__What the task requires__
The line containing "black pawn [96,223,146,279]" and every line after it, through the end of the records below: repeat them exactly, nothing more.

##########

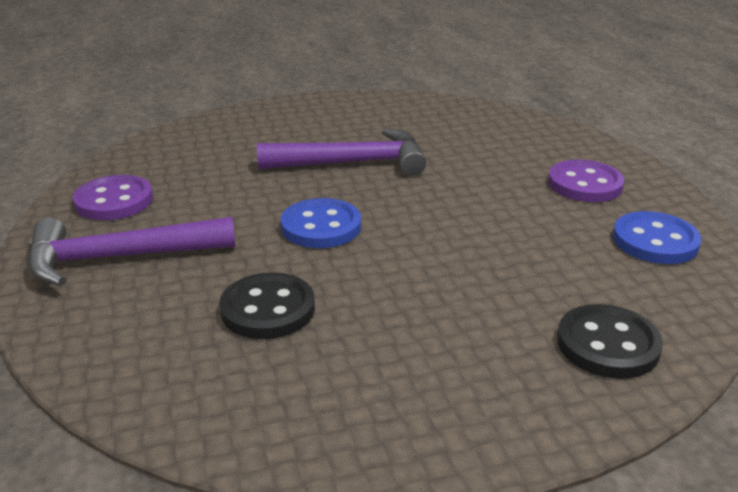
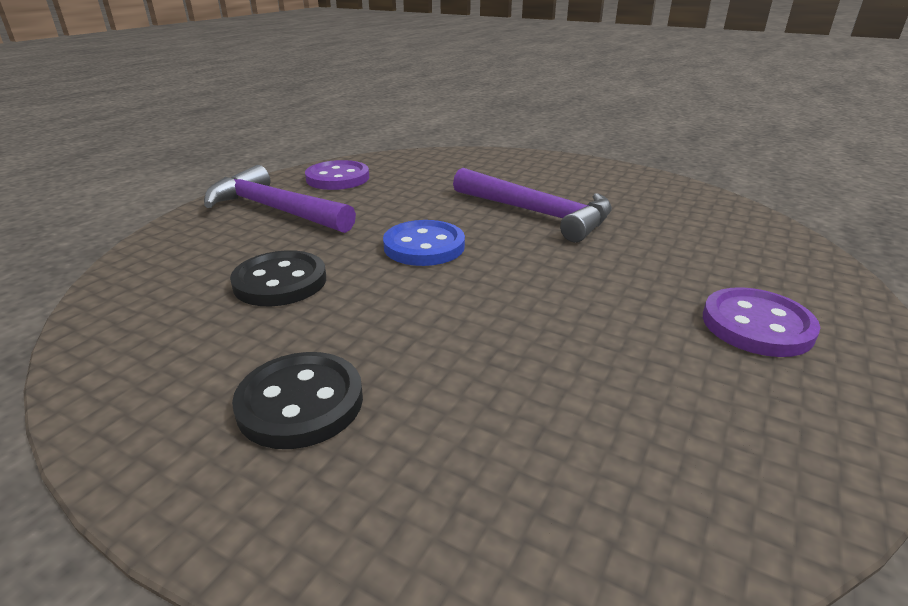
camera: 45 degrees right, 0 degrees up
black button [557,304,663,379] -> black button moved to [232,352,363,449]
blue button [613,211,701,264] -> none

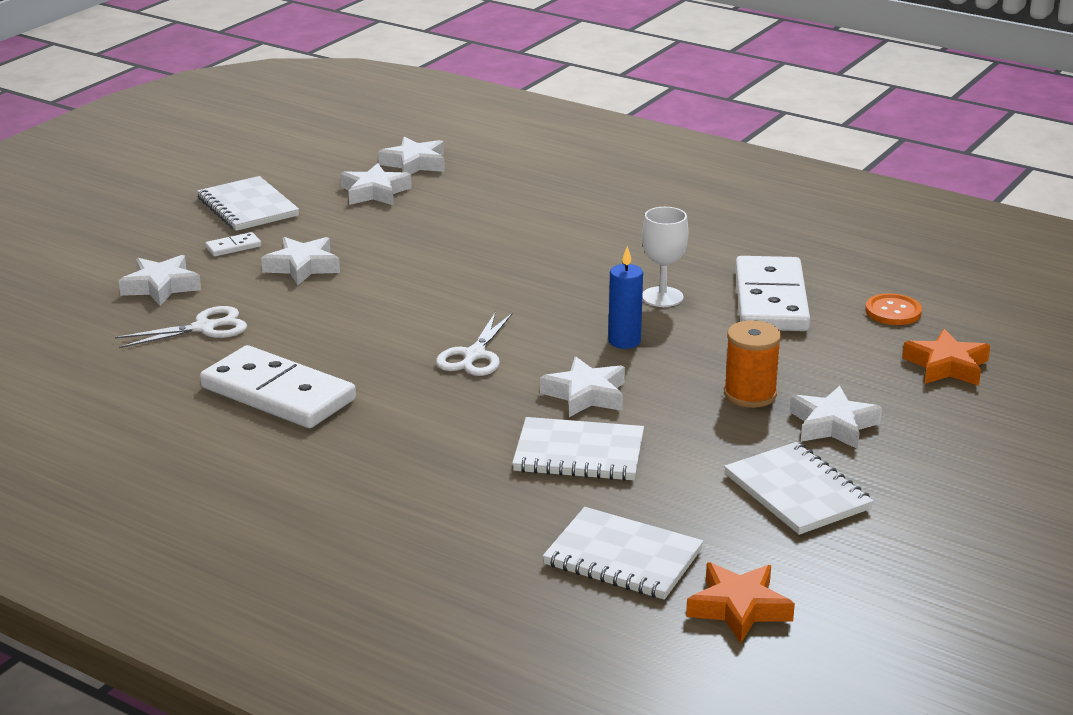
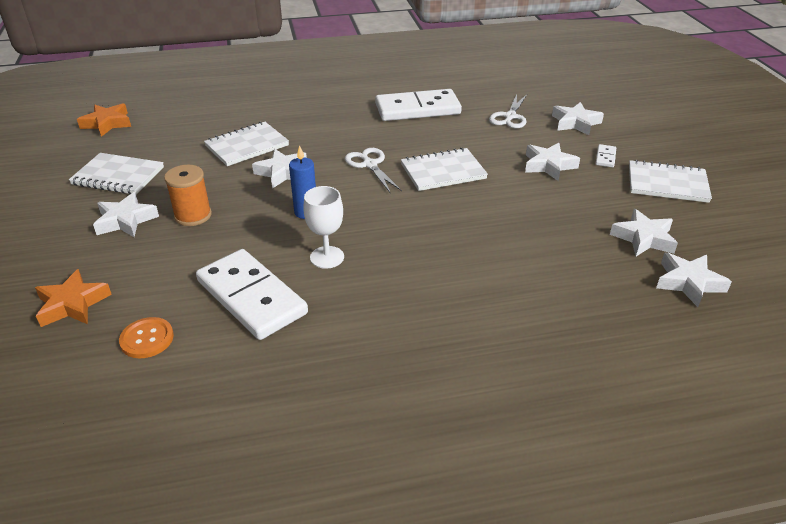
camera: 135 degrees right, 10 degrees up
white notebook [543,507,704,600] -> white notebook moved to [401,147,488,191]

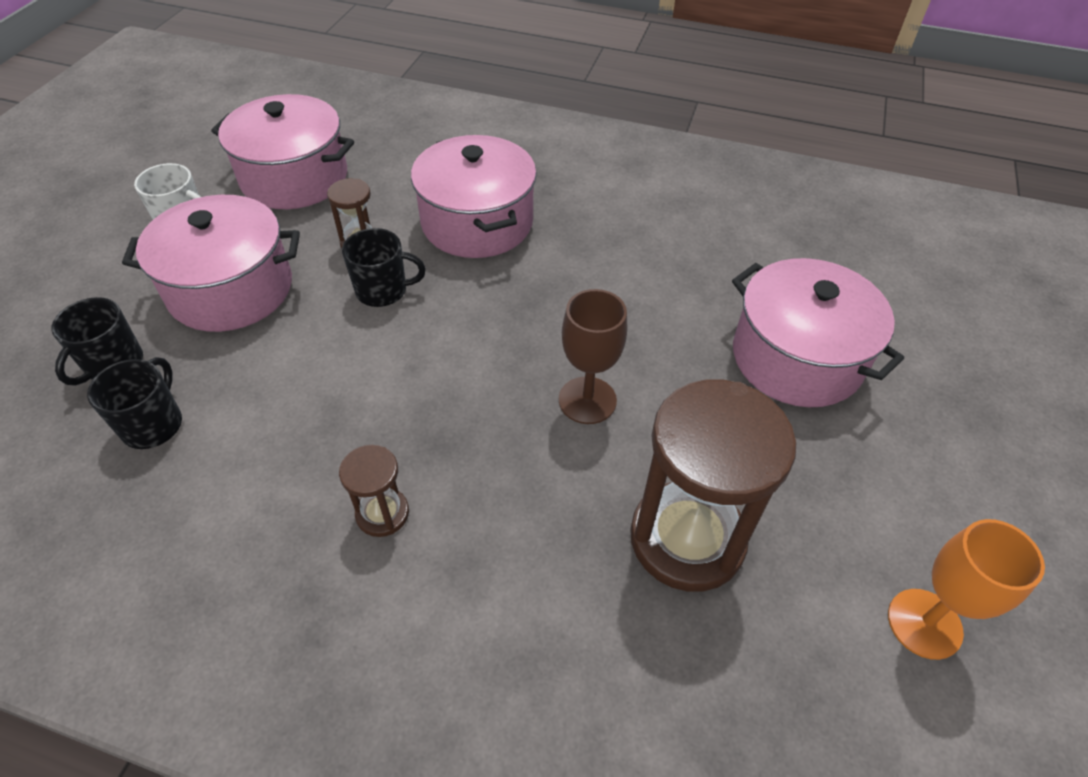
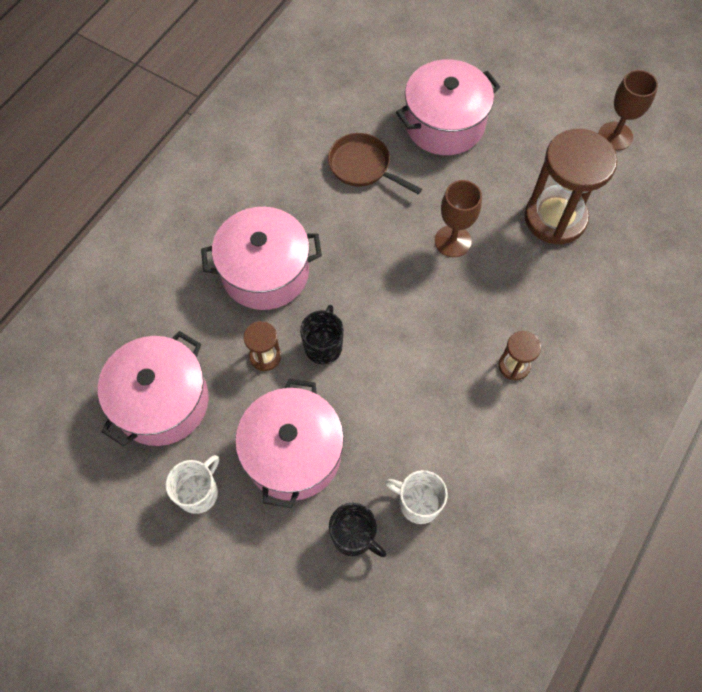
camera: 75 degrees left, 15 degrees up
black mug [87,357,182,449] -> white mug [385,470,448,524]
orange goblet [888,519,1045,660] -> brown goblet [598,70,658,151]
none -> brown pan [328,133,422,195]

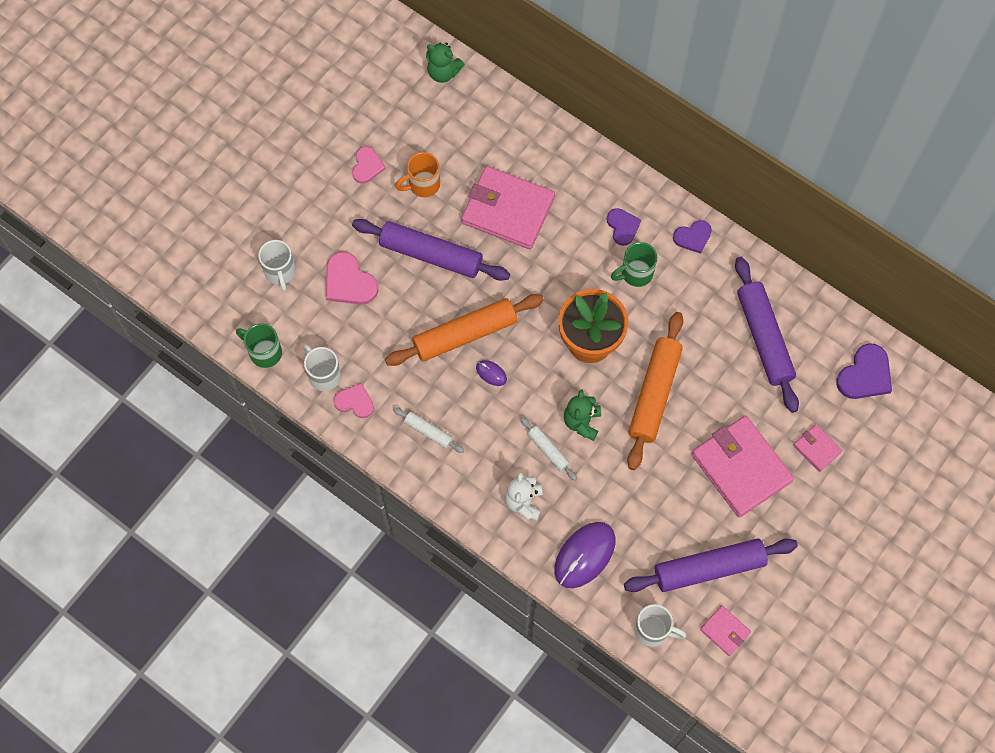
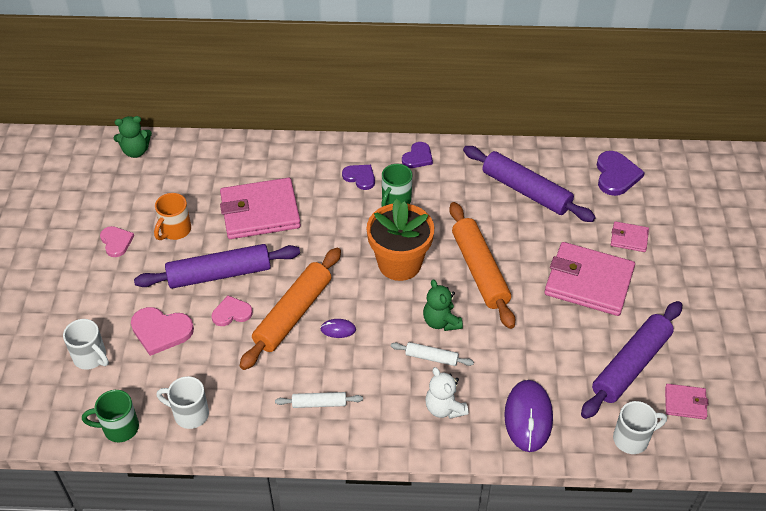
camera: 35 degrees left, 20 degrees down
pink heart [333,383,374,418] -> pink heart moved to [212,296,253,326]

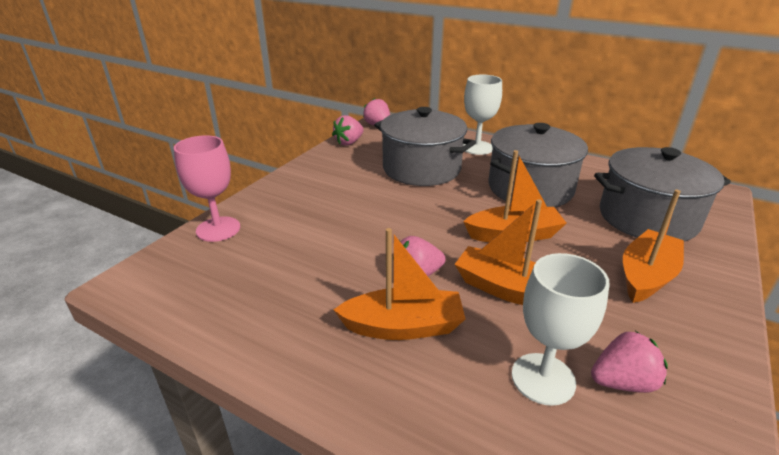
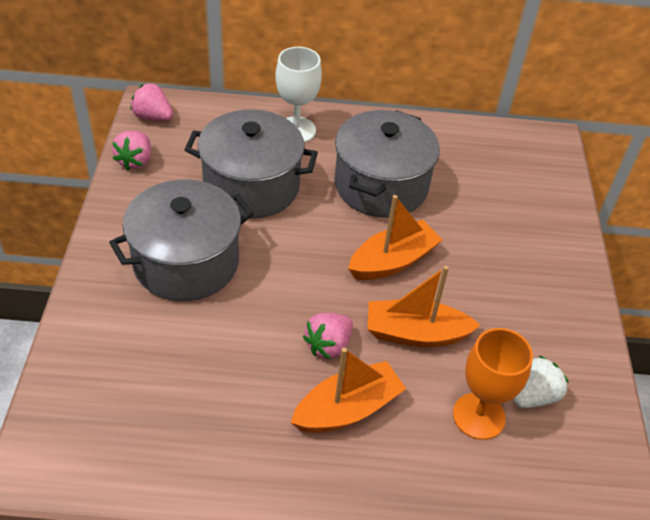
camera: 30 degrees left, 15 degrees up
pink goblet [174,135,240,242] -> none
white goblet [511,253,610,406] -> orange goblet [453,328,533,440]
pink strawberry [591,331,668,393] -> white strawberry [514,355,569,408]
grey pot [594,147,731,242] -> grey pot moved to [109,179,254,301]
orange boat [623,190,684,303] -> none

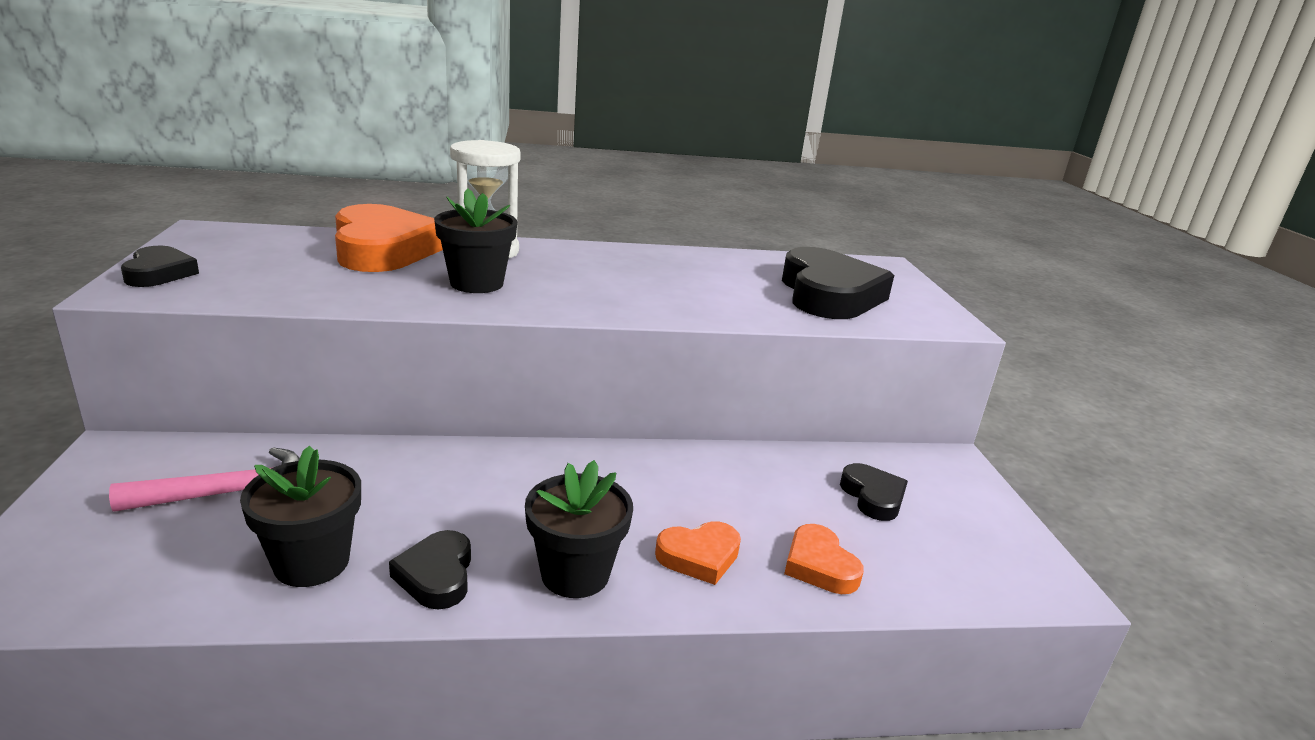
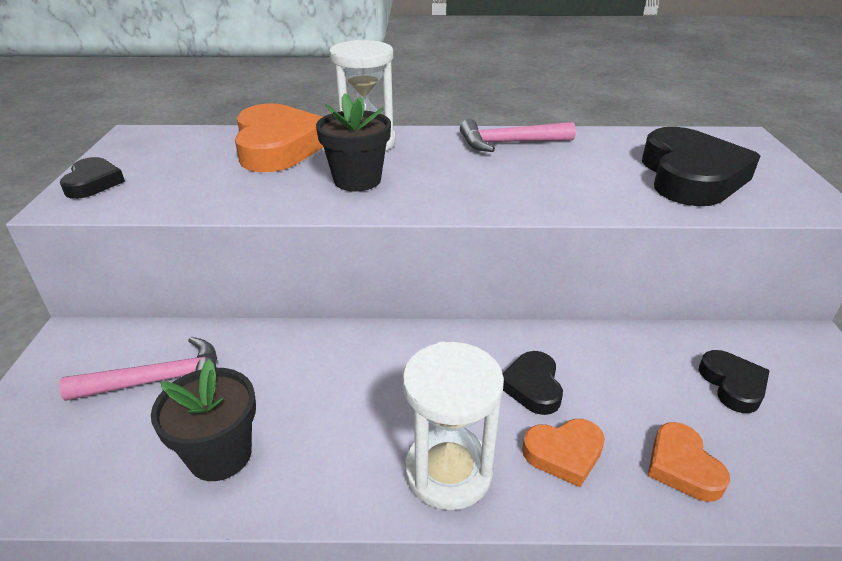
camera: 10 degrees right, 10 degrees up
black heart [389,530,471,610] -> black heart moved to [502,351,563,415]
black flower pot [525,460,633,598] -> white hourglass [402,341,504,510]
none -> pink hammer [460,119,576,152]

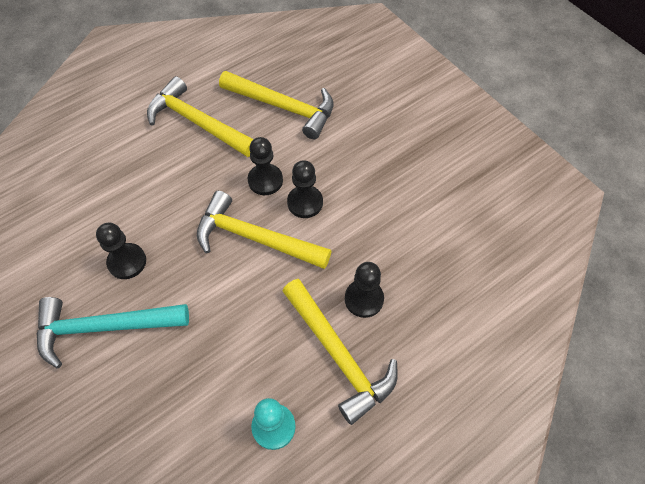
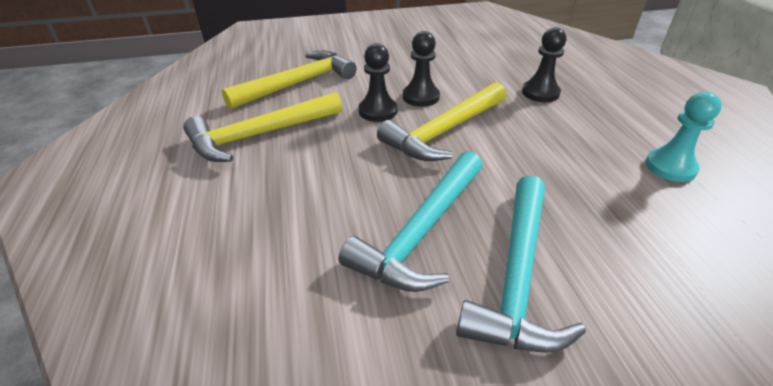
camera: 65 degrees left, 20 degrees down
black pawn [96,223,146,279] -> turquoise hammer [339,151,483,292]
yellow hammer [282,279,398,425] -> none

##########

__Problem solution__
black pawn [96,223,146,279] -> turquoise hammer [339,151,483,292]
yellow hammer [282,279,398,425] -> none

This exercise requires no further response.